[[ Supplied material open ]]

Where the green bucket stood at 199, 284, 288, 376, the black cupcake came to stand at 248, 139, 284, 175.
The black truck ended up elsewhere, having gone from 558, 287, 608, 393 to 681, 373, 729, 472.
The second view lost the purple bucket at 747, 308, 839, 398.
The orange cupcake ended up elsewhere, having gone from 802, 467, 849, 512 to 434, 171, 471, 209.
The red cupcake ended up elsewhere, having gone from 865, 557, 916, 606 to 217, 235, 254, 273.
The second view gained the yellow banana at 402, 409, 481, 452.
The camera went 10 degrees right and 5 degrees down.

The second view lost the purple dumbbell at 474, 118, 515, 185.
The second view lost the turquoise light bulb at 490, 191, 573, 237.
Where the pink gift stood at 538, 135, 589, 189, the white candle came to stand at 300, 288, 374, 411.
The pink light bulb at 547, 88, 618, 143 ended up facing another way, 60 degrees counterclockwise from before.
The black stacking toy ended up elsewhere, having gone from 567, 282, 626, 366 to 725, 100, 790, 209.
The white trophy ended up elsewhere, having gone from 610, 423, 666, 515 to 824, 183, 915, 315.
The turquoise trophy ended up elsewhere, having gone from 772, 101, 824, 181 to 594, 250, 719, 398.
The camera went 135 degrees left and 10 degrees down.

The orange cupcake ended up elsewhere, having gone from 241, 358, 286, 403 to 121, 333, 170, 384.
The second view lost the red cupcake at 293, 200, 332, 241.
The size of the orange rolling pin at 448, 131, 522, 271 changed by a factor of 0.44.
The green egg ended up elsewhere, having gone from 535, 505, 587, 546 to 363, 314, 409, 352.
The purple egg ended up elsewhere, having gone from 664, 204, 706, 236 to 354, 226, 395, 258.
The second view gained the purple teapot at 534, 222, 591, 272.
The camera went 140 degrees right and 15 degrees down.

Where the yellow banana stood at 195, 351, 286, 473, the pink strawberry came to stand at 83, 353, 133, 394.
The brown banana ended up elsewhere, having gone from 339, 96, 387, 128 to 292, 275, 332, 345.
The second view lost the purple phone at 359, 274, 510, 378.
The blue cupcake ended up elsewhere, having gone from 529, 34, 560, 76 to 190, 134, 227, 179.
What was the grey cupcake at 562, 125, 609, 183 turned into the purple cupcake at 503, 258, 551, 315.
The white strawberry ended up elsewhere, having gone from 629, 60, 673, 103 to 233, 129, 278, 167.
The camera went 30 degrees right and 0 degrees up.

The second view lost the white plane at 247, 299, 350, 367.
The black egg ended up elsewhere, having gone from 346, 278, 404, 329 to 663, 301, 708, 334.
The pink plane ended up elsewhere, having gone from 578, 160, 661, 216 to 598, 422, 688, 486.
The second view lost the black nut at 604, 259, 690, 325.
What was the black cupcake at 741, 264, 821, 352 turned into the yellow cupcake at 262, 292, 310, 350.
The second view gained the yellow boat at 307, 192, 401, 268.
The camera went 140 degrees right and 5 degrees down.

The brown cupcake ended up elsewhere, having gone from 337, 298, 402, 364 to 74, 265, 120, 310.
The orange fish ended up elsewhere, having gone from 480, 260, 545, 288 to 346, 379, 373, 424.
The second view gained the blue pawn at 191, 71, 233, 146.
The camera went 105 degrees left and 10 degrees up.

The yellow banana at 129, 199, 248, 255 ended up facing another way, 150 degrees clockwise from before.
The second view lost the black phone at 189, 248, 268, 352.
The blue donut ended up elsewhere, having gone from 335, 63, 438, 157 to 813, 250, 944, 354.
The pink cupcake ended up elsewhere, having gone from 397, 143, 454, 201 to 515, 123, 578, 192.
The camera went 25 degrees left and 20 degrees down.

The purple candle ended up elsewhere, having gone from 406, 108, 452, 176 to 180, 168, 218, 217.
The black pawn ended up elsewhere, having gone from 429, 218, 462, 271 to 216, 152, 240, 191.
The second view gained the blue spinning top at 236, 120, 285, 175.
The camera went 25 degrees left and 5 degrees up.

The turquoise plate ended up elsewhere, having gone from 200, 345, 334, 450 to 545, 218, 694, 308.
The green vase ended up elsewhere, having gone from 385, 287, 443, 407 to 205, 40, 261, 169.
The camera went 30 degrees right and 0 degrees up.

[[ Supplied material closed ]]

Exercise prompt ▸ Show the lines from the data above that contain the string "bucket".

Your solution ▸
Where the green bucket stood at 199, 284, 288, 376, the black cupcake came to stand at 248, 139, 284, 175.
The second view lost the purple bucket at 747, 308, 839, 398.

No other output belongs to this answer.